Each entry below should be restated word for word, without any picture it contains.

INPUT Block Start

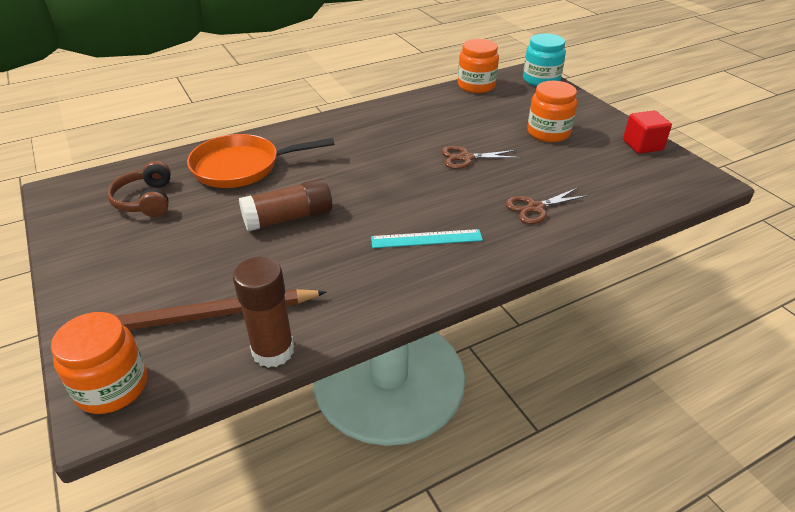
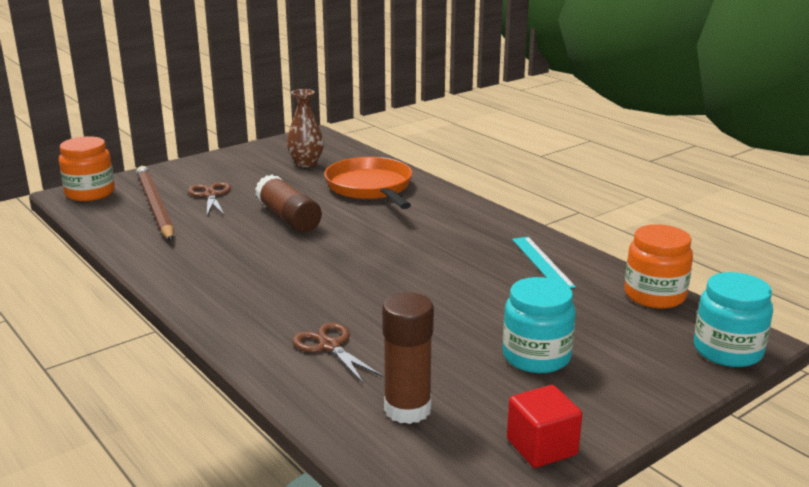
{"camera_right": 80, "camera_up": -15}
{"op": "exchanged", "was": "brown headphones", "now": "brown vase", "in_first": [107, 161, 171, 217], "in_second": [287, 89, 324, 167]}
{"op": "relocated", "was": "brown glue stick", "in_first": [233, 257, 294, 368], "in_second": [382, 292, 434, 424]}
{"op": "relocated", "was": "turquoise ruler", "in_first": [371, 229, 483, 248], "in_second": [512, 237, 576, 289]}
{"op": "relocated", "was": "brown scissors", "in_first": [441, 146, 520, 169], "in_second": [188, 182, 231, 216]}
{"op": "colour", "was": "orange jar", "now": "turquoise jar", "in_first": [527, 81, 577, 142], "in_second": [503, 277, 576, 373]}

INPUT Block End

THE COMPLETED TASK
{"camera_right": 80, "camera_up": -15}
{"op": "exchanged", "was": "brown headphones", "now": "brown vase", "in_first": [107, 161, 171, 217], "in_second": [287, 89, 324, 167]}
{"op": "relocated", "was": "brown glue stick", "in_first": [233, 257, 294, 368], "in_second": [382, 292, 434, 424]}
{"op": "relocated", "was": "turquoise ruler", "in_first": [371, 229, 483, 248], "in_second": [512, 237, 576, 289]}
{"op": "relocated", "was": "brown scissors", "in_first": [441, 146, 520, 169], "in_second": [188, 182, 231, 216]}
{"op": "colour", "was": "orange jar", "now": "turquoise jar", "in_first": [527, 81, 577, 142], "in_second": [503, 277, 576, 373]}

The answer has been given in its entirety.